Assignment: Could the records below be restated word for word, without a single picture?

***** Material for this exercise *****

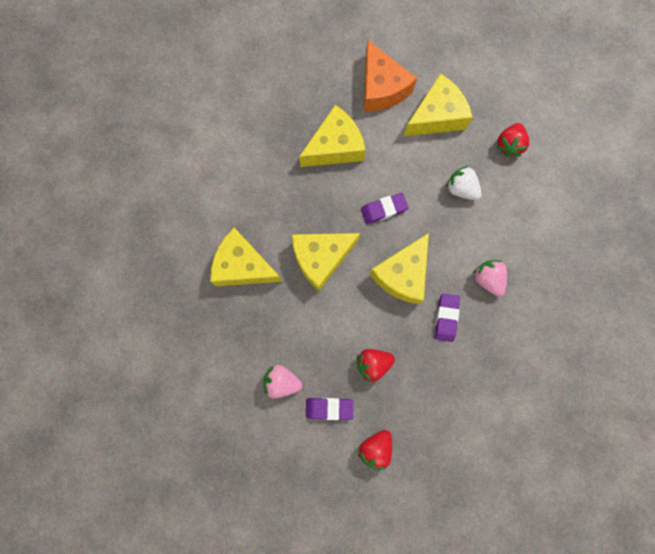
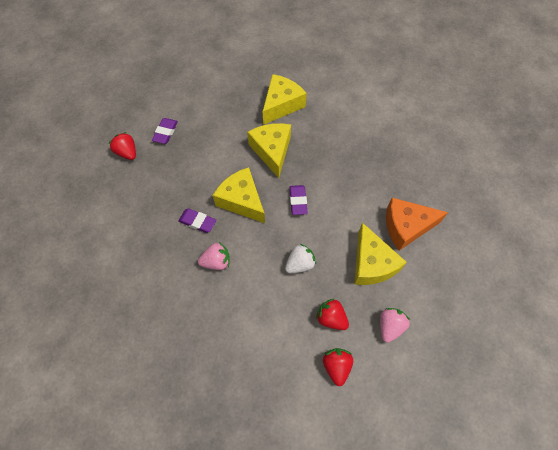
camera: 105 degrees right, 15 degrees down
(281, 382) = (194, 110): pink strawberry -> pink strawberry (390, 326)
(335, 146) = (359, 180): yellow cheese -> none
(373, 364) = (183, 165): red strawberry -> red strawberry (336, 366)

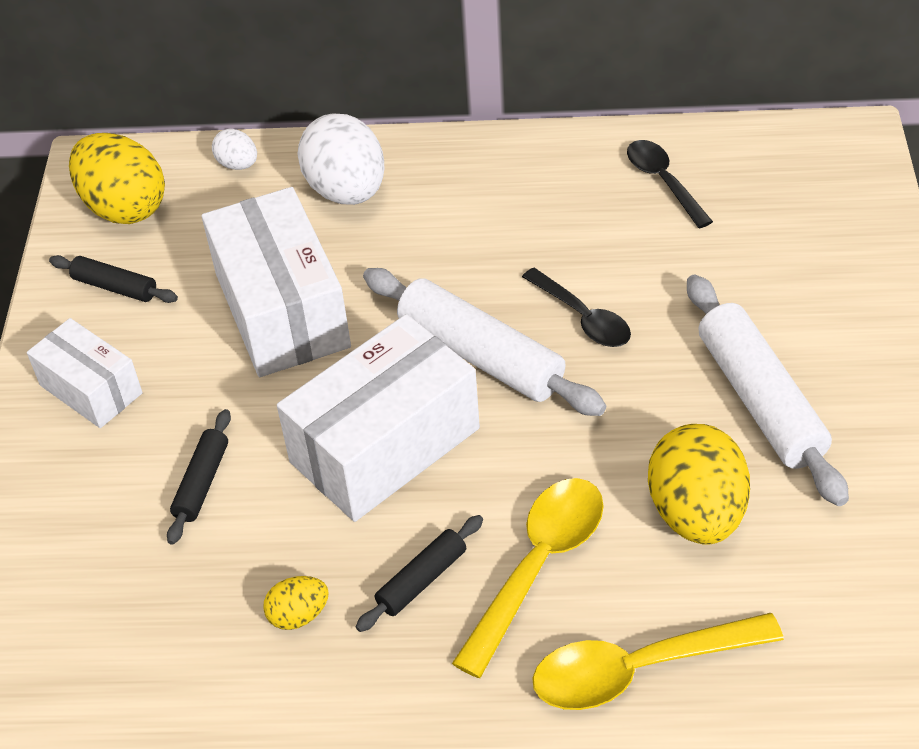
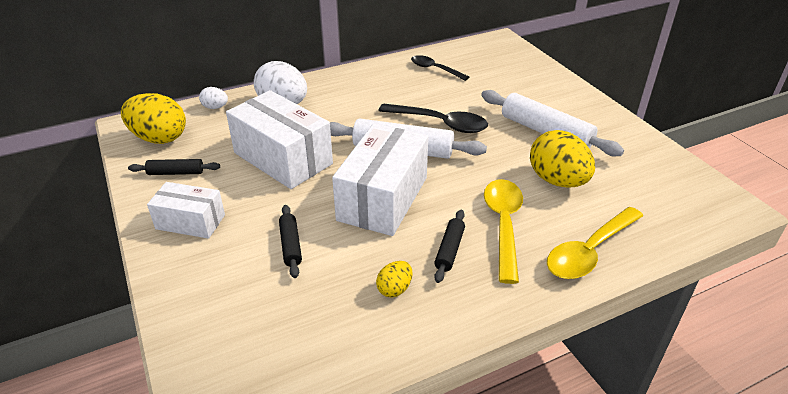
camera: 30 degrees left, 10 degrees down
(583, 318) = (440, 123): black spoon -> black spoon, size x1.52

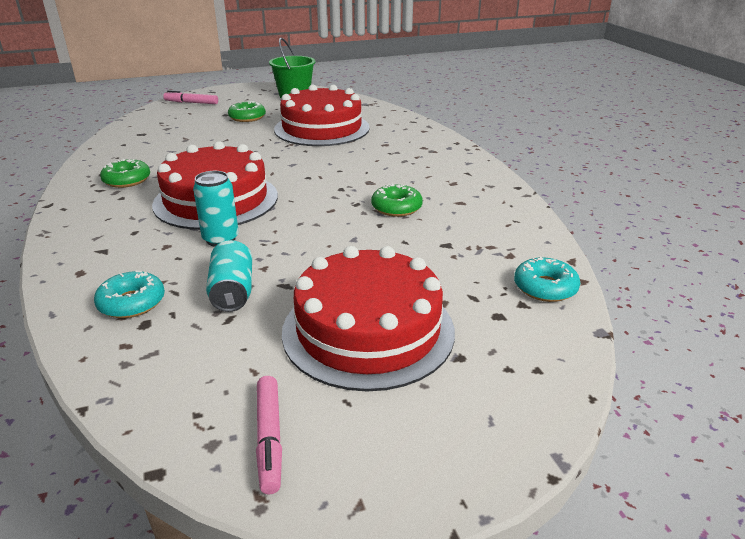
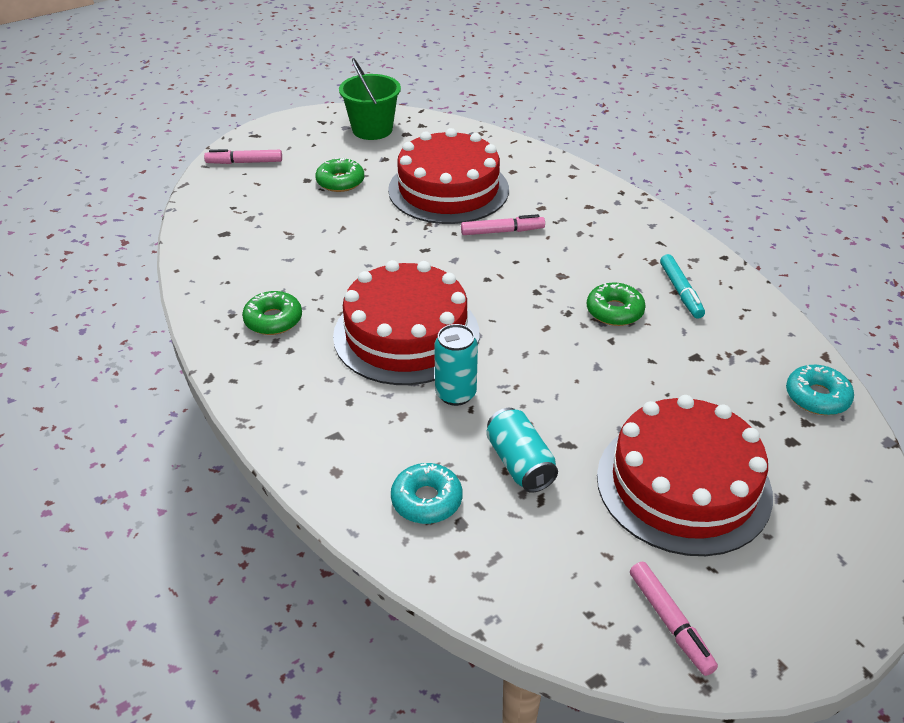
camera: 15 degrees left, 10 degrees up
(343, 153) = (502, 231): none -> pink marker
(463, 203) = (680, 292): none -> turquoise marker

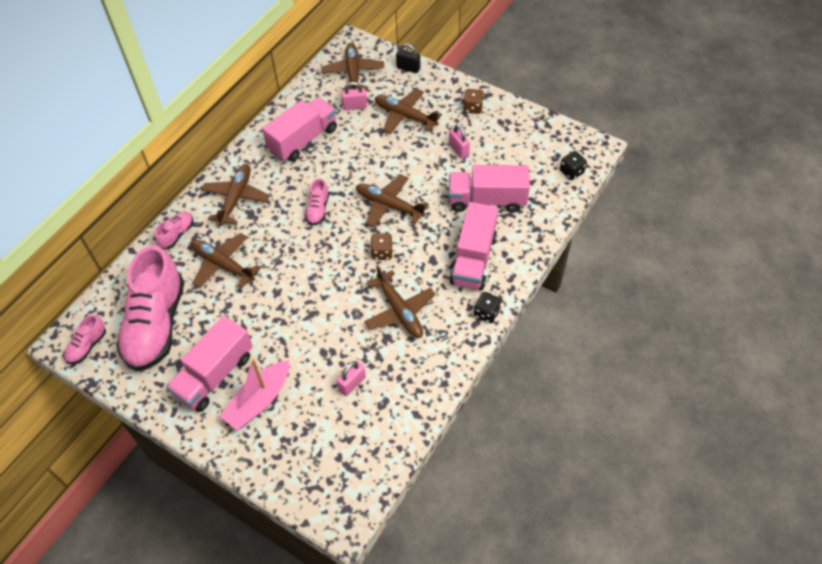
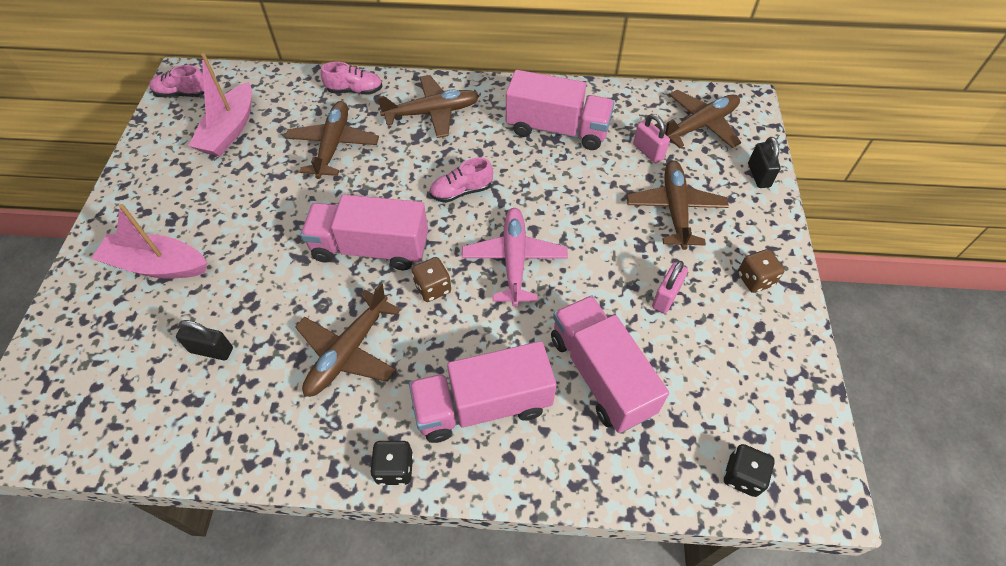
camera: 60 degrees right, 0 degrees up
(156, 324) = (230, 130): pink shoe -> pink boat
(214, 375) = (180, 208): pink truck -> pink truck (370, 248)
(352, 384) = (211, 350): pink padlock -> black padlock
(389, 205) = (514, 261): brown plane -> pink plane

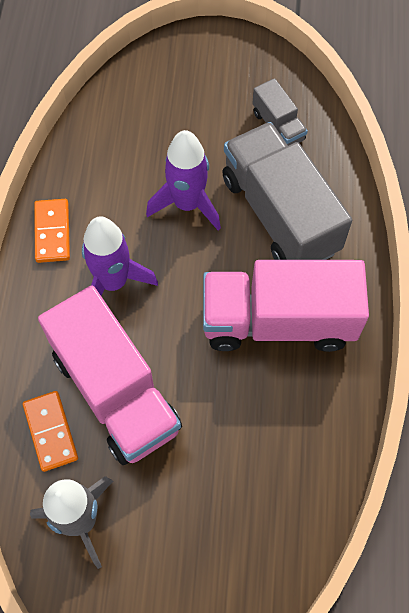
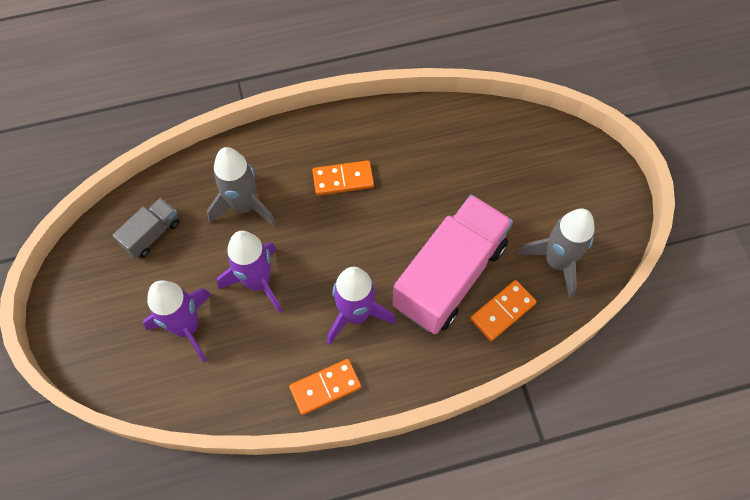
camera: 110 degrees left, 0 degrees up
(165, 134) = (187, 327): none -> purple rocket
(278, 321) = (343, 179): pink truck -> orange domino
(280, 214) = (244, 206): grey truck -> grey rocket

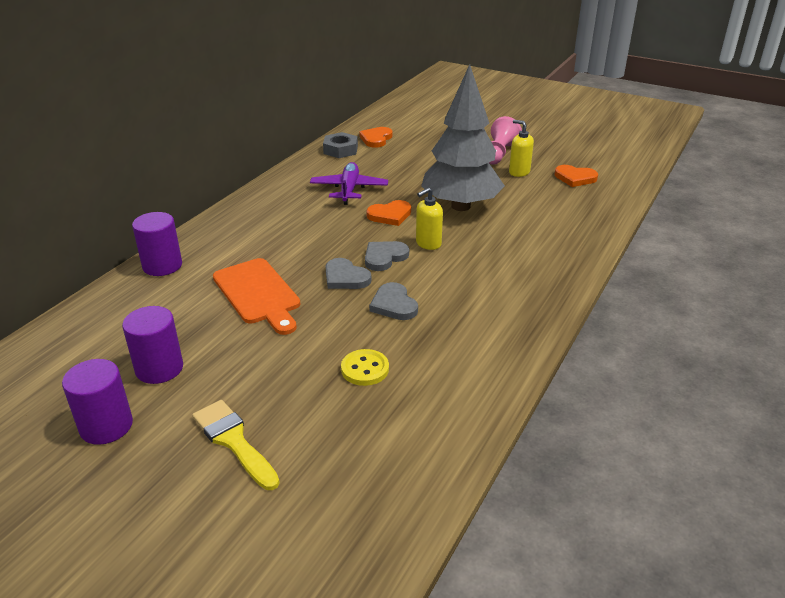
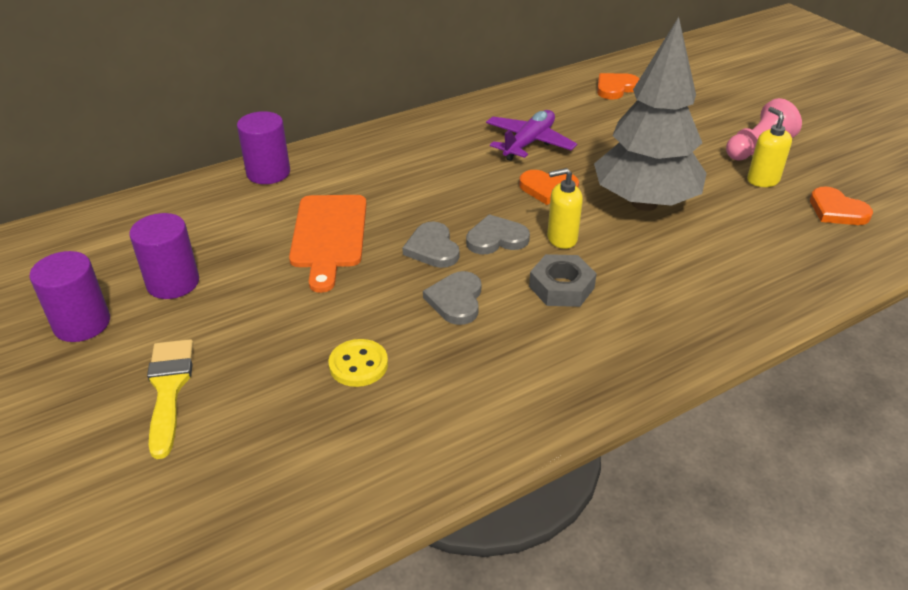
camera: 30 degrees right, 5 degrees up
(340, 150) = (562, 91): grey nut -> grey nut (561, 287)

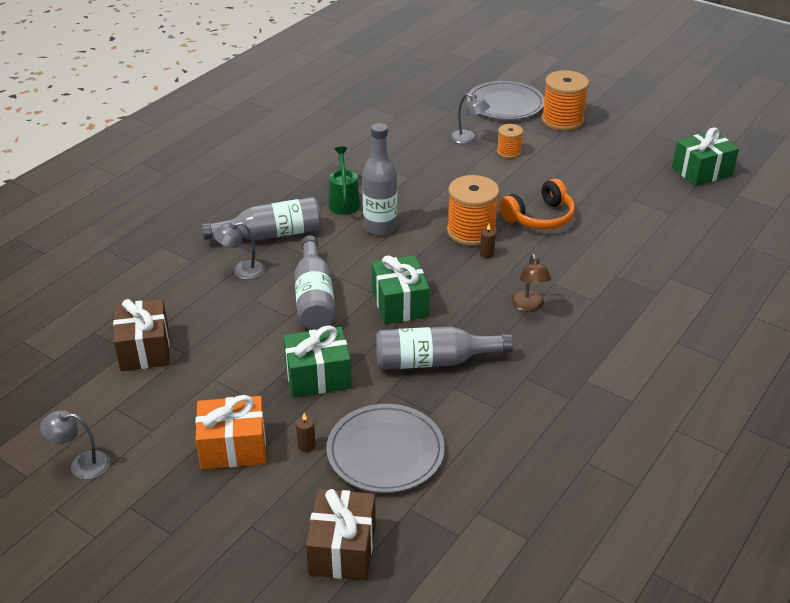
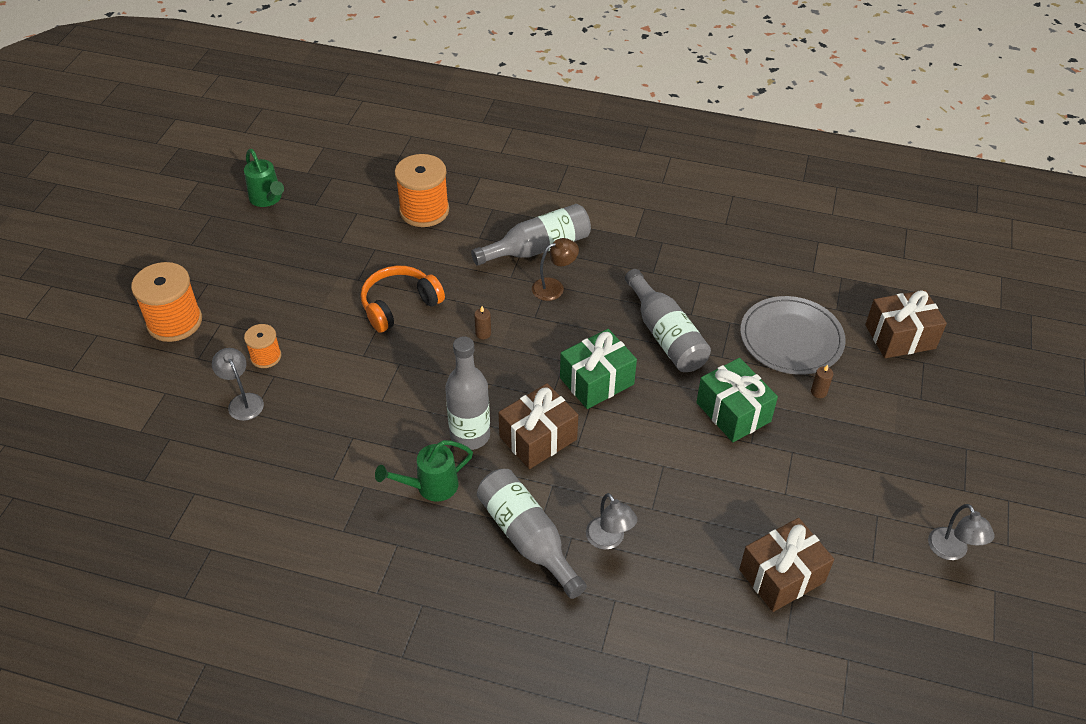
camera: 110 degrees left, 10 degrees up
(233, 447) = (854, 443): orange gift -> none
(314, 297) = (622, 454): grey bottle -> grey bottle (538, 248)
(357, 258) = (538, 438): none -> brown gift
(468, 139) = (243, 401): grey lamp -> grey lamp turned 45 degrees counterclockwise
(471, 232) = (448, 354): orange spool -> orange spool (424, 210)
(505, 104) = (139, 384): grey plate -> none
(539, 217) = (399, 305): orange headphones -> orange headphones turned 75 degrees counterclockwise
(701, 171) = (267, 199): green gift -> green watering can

*****

Your solution:
camera: 105 degrees right, 15 degrees down
(281, 382) = (194, 110): pink strawberry -> pink strawberry (390, 326)
(335, 146) = (359, 180): yellow cheese -> none
(373, 364) = (183, 165): red strawberry -> red strawberry (336, 366)

camera: 30 degrees left, 10 degrees down
(583, 318) = (440, 123): black spoon -> black spoon, size x1.52

camera: 15 degrees left, 10 degrees up
(343, 153) = (502, 231): none -> pink marker
(463, 203) = (680, 292): none -> turquoise marker

camera: 60 degrees right, 0 degrees up
(156, 324) = (230, 130): pink shoe -> pink boat
(214, 375) = (180, 208): pink truck -> pink truck (370, 248)
(352, 384) = (211, 350): pink padlock -> black padlock
(389, 205) = (514, 261): brown plane -> pink plane

camera: 110 degrees left, 0 degrees up
(165, 134) = (187, 327): none -> purple rocket
(278, 321) = (343, 179): pink truck -> orange domino
(280, 214) = (244, 206): grey truck -> grey rocket

camera: 30 degrees right, 5 degrees up
(340, 150) = (562, 91): grey nut -> grey nut (561, 287)

camera: 110 degrees left, 10 degrees up
(233, 447) = (854, 443): orange gift -> none
(314, 297) = (622, 454): grey bottle -> grey bottle (538, 248)
(357, 258) = (538, 438): none -> brown gift
(468, 139) = (243, 401): grey lamp -> grey lamp turned 45 degrees counterclockwise
(471, 232) = (448, 354): orange spool -> orange spool (424, 210)
(505, 104) = (139, 384): grey plate -> none
(539, 217) = (399, 305): orange headphones -> orange headphones turned 75 degrees counterclockwise
(701, 171) = (267, 199): green gift -> green watering can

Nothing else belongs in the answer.